__What is expected__.
Your result should be every line of the records below that contains the word "tile".

__Object tracking records__.

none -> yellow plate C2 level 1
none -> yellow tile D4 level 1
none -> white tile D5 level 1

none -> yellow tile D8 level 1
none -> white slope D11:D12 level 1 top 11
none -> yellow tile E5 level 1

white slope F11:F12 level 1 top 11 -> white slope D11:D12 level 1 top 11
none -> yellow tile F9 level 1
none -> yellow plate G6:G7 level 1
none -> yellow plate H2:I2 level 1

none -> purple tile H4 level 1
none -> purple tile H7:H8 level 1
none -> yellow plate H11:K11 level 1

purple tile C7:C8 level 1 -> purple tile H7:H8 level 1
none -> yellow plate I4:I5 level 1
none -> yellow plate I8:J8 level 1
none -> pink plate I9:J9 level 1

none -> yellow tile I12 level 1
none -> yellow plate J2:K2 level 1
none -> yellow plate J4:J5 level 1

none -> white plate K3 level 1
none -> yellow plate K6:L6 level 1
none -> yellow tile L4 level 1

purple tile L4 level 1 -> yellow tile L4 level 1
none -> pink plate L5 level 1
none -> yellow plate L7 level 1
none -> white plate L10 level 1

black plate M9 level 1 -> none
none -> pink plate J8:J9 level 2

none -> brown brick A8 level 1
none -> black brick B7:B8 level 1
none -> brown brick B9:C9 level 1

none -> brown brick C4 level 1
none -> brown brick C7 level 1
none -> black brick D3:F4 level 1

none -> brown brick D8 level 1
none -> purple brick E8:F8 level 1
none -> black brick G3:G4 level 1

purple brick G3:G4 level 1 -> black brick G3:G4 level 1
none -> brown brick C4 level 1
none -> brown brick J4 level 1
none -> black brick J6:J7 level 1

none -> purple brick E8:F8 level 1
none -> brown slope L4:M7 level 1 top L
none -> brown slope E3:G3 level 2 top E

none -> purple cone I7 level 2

__Exercise output__.
none -> yellow tile D4 level 1
none -> white tile D5 level 1
none -> yellow tile D8 level 1
none -> yellow tile E5 level 1
none -> yellow tile F9 level 1
none -> purple tile H4 level 1
none -> purple tile H7:H8 level 1
purple tile C7:C8 level 1 -> purple tile H7:H8 level 1
none -> yellow tile I12 level 1
none -> yellow tile L4 level 1
purple tile L4 level 1 -> yellow tile L4 level 1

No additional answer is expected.